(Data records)

• • • •

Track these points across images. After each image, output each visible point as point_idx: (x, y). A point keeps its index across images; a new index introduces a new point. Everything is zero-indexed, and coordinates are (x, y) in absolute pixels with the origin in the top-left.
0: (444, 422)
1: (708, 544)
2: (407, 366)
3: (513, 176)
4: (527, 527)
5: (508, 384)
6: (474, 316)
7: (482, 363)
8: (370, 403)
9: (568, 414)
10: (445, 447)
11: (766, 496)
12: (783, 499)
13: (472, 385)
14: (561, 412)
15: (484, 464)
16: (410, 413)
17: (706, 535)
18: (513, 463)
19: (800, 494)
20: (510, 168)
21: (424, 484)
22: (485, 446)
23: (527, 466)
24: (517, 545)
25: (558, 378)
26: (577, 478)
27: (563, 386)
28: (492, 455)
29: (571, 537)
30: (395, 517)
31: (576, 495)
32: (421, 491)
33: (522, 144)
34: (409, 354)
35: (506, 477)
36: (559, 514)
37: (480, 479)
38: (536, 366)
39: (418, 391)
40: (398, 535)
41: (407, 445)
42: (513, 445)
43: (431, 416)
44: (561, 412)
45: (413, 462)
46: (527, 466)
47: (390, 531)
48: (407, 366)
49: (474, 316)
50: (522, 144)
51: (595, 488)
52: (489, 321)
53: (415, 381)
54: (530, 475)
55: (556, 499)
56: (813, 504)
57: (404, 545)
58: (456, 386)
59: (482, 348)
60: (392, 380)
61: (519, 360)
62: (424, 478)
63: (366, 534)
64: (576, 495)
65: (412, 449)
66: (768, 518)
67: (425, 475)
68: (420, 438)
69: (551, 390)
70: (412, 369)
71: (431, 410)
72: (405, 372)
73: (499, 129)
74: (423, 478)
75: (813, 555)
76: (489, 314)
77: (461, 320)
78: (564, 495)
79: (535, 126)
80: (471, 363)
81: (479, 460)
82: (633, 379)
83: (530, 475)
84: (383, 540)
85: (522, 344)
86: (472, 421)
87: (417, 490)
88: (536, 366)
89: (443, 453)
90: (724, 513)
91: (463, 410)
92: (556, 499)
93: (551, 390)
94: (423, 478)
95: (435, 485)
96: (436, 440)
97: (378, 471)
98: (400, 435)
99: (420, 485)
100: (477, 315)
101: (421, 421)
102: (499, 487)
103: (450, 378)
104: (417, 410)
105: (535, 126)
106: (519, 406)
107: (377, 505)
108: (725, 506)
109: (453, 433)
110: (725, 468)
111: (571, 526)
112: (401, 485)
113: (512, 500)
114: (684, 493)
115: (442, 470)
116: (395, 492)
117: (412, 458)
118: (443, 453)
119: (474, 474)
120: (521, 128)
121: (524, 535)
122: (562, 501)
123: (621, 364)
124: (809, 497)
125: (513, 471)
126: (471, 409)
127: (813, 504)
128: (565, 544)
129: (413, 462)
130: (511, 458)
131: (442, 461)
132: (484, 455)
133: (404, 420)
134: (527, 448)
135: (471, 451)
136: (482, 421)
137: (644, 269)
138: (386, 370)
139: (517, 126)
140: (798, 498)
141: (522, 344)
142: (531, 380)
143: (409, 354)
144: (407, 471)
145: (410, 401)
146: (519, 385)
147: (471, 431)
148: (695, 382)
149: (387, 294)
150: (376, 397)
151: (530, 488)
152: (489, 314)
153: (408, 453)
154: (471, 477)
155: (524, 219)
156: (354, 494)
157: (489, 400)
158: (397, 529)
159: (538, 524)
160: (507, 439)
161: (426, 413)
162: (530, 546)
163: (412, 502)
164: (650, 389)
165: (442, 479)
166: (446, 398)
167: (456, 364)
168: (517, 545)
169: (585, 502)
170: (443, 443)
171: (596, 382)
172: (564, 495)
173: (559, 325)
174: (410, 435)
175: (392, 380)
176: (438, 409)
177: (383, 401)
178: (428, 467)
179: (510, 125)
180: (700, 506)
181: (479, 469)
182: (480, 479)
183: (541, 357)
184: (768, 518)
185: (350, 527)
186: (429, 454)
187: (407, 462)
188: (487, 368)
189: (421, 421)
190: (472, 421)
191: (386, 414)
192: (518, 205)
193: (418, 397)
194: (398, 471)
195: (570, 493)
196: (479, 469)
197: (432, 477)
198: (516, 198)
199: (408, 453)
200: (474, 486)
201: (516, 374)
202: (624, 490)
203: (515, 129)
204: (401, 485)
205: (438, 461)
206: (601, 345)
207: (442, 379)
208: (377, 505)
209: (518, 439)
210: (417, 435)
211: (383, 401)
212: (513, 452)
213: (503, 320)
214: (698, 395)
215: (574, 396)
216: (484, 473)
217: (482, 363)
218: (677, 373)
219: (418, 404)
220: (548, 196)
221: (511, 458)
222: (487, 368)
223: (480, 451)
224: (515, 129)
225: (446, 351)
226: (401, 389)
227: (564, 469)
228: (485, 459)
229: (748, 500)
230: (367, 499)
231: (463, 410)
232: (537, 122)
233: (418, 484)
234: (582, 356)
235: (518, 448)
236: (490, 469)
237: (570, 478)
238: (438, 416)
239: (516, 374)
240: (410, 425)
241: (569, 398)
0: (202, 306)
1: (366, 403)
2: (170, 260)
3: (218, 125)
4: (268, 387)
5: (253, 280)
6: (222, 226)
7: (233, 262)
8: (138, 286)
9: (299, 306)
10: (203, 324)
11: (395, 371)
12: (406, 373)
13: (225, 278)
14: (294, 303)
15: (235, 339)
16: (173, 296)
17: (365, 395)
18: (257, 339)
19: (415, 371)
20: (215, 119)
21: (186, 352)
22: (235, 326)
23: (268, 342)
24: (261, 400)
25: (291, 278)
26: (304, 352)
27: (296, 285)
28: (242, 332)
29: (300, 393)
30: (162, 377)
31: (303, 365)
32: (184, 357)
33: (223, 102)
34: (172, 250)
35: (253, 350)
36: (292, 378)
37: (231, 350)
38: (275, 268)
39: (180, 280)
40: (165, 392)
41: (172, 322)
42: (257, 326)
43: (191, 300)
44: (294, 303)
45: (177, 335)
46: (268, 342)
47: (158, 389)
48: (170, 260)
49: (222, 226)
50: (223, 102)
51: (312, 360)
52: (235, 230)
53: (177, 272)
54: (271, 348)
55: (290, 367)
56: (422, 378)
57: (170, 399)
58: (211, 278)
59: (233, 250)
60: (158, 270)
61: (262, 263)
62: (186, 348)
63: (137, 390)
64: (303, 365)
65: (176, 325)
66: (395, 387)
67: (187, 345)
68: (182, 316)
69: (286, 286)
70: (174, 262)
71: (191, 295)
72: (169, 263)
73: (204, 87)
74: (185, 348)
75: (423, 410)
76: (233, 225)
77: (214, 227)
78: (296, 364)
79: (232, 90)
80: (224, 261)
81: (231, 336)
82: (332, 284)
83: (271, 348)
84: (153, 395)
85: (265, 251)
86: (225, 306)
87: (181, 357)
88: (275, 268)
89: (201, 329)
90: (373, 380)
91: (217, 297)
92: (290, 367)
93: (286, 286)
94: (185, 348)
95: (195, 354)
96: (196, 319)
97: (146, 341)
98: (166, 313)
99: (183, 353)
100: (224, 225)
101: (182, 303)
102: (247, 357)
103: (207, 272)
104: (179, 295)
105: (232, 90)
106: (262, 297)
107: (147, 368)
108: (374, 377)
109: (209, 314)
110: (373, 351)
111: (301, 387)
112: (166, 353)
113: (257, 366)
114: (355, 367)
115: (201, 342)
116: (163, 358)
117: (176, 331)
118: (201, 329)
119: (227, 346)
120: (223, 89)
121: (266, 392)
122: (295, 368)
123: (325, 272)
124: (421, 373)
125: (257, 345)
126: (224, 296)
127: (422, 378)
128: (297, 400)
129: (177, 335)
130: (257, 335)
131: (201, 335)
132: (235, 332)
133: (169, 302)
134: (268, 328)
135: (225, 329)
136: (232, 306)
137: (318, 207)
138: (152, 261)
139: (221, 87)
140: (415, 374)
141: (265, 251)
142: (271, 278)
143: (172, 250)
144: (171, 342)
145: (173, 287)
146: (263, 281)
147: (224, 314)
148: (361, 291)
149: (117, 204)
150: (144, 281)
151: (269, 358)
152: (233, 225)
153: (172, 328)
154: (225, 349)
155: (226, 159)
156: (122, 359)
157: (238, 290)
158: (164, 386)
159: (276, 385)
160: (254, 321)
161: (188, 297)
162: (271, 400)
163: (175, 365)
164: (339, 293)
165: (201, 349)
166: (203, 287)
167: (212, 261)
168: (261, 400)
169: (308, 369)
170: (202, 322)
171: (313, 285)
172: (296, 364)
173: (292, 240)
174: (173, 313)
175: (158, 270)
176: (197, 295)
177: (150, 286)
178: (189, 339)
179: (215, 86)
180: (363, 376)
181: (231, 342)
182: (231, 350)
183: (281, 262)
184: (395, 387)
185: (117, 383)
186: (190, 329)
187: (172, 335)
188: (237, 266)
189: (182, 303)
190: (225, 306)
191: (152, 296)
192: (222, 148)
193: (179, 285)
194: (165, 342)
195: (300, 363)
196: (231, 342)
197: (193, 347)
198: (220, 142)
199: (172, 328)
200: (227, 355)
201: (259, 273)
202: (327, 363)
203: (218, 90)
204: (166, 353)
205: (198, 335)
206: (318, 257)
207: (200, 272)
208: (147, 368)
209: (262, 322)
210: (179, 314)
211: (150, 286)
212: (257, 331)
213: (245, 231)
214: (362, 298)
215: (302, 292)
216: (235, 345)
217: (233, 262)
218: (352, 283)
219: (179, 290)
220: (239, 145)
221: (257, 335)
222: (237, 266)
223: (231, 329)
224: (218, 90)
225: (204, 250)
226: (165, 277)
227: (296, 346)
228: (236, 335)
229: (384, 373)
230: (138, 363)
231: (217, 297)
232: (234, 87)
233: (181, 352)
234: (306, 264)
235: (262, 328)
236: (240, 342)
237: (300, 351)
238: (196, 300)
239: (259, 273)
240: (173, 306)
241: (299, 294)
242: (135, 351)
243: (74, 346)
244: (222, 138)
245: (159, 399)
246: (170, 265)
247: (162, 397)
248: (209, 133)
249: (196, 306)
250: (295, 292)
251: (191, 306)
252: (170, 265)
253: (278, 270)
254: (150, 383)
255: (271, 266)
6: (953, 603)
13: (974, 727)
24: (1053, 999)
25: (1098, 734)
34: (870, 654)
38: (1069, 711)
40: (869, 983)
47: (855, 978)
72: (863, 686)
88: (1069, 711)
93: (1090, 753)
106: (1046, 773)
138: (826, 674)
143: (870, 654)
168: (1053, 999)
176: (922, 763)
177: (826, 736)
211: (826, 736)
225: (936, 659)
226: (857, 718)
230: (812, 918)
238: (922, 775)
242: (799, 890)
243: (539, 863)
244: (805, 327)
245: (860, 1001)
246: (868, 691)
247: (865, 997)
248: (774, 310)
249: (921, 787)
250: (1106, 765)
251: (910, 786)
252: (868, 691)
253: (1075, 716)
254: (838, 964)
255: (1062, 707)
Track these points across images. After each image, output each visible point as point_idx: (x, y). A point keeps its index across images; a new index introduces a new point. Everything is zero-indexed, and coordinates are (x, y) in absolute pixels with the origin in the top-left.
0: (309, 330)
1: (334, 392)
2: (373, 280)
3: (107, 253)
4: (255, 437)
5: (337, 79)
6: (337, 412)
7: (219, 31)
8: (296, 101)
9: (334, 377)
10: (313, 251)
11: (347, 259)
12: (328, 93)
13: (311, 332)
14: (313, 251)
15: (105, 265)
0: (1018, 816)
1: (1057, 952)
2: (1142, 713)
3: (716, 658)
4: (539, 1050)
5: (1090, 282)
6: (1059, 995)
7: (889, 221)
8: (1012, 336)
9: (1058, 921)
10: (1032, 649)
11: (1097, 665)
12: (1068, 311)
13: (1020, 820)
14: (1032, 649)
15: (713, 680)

• • • •

* _Exercise task_
Return the rows unchanged, beginning with their very first line and ending after the line that contains "30: (395, 517)".

* _Solution for this task_
Track these points across images. After each image, output each visible point as point_idx: (x, y). A point keeps its index across images; a new index introduces a new point. Everything is zero-indexed, and coordinates are (x, y) in absolute pixels with the origin in the top-left.
0: (444, 422)
1: (708, 544)
2: (407, 366)
3: (513, 176)
4: (527, 527)
5: (508, 384)
6: (474, 316)
7: (482, 363)
8: (370, 403)
9: (568, 414)
10: (445, 447)
11: (766, 496)
12: (783, 499)
13: (472, 385)
14: (561, 412)
15: (484, 464)
16: (410, 413)
17: (706, 535)
18: (513, 463)
19: (800, 494)
20: (510, 168)
21: (424, 484)
22: (485, 446)
23: (527, 466)
24: (517, 545)
25: (558, 378)
26: (577, 478)
27: (563, 386)
28: (492, 455)
29: (571, 537)
30: (395, 517)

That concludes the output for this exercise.